[DATA FOR THIS EXERCISE — start]

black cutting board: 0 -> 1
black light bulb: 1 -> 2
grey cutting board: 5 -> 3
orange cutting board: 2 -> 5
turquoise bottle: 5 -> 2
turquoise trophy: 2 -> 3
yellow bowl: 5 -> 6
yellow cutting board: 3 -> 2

[DATA FOR THIS EXERCISE — finish]

Please report every line in the entries above that holds the string "turquoise".

EXERCISE OUTPUT
turquoise bottle: 5 -> 2
turquoise trophy: 2 -> 3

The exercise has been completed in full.